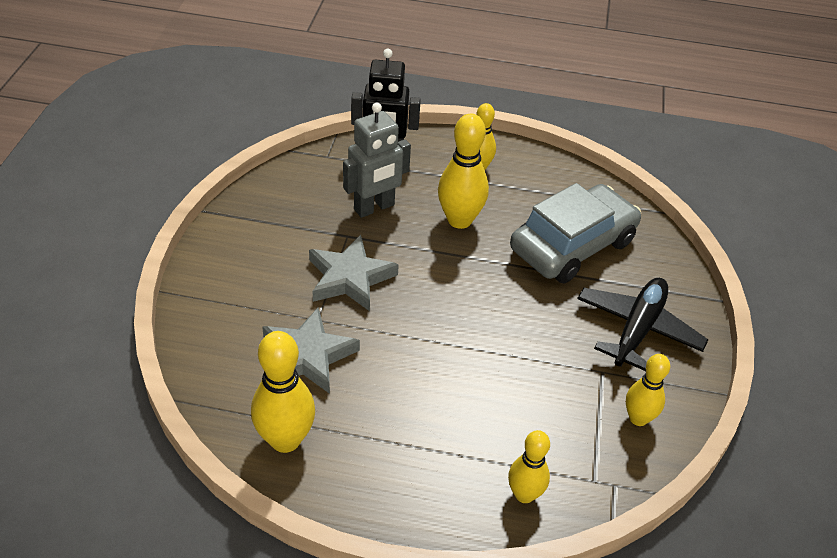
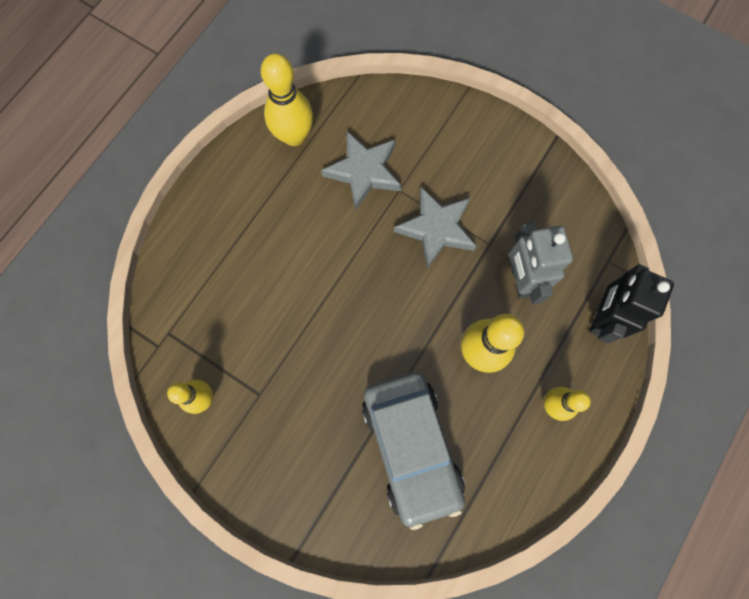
camera: 115 degrees right, 30 degrees up
(524, 494) = (180, 277): yellow bowling pin -> none
(637, 330) = (289, 452): black plane -> none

TASK DIRECTIONS —
Only the pictures may be dropped when you copy the data above; everything else stays exact.

PROBLEM SOLUTION —
camera: 115 degrees right, 30 degrees up
(524, 494) = (180, 277): yellow bowling pin -> none
(637, 330) = (289, 452): black plane -> none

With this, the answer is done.